- [Action item]:
From the listing below, reproduce word for word the part that opens with the line containing "D6: diode 1N4001" and closes with the line containing "J1 pin 2: +5V -> GND"; reproduce nothing else.

■ ■ ■ ■

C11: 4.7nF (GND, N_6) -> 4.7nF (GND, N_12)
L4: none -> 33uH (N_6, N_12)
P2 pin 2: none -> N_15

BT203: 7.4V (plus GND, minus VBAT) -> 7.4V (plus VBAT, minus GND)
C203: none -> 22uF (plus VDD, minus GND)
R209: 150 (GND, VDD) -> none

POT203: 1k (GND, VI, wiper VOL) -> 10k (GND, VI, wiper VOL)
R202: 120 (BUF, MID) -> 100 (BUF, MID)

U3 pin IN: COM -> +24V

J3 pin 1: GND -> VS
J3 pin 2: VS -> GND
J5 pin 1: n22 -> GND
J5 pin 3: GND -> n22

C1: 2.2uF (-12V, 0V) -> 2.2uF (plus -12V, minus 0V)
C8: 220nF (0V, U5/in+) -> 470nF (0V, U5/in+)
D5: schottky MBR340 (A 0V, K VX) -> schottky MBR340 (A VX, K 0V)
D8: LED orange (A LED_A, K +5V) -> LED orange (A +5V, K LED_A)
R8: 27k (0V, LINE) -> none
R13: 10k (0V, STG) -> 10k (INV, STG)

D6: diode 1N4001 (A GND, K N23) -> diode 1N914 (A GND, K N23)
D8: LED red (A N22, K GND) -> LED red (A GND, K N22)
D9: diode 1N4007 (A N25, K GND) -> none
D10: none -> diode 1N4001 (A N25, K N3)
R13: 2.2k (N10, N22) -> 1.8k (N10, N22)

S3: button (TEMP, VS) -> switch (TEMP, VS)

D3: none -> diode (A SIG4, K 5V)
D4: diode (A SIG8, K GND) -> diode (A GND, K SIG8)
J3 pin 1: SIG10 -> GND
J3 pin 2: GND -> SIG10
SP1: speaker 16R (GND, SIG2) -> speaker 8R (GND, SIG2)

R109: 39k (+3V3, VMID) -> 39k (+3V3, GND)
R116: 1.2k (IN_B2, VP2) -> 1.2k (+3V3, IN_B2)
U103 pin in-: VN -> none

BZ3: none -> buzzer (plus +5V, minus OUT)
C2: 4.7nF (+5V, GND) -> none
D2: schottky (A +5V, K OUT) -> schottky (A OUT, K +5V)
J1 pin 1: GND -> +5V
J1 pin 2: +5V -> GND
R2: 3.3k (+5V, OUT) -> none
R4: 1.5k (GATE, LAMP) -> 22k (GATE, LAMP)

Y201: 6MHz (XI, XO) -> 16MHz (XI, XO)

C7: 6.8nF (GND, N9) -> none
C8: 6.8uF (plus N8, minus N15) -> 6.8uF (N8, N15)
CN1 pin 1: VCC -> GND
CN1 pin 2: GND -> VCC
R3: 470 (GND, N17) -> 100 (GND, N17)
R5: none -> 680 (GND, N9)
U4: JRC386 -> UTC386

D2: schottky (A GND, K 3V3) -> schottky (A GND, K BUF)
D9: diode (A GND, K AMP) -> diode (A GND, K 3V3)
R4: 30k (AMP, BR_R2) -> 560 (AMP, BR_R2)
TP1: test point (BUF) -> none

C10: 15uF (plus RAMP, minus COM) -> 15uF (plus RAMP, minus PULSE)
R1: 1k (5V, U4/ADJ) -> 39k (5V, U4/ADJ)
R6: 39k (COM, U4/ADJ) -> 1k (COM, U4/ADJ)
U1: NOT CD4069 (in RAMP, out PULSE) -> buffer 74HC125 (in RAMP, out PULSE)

■ ■ ■ ■

- [Output below]:
D6: diode 1N4001 (A GND, K N23) -> diode 1N914 (A GND, K N23)
D8: LED red (A N22, K GND) -> LED red (A GND, K N22)
D9: diode 1N4007 (A N25, K GND) -> none
D10: none -> diode 1N4001 (A N25, K N3)
R13: 2.2k (N10, N22) -> 1.8k (N10, N22)

S3: button (TEMP, VS) -> switch (TEMP, VS)

D3: none -> diode (A SIG4, K 5V)
D4: diode (A SIG8, K GND) -> diode (A GND, K SIG8)
J3 pin 1: SIG10 -> GND
J3 pin 2: GND -> SIG10
SP1: speaker 16R (GND, SIG2) -> speaker 8R (GND, SIG2)

R109: 39k (+3V3, VMID) -> 39k (+3V3, GND)
R116: 1.2k (IN_B2, VP2) -> 1.2k (+3V3, IN_B2)
U103 pin in-: VN -> none

BZ3: none -> buzzer (plus +5V, minus OUT)
C2: 4.7nF (+5V, GND) -> none
D2: schottky (A +5V, K OUT) -> schottky (A OUT, K +5V)
J1 pin 1: GND -> +5V
J1 pin 2: +5V -> GND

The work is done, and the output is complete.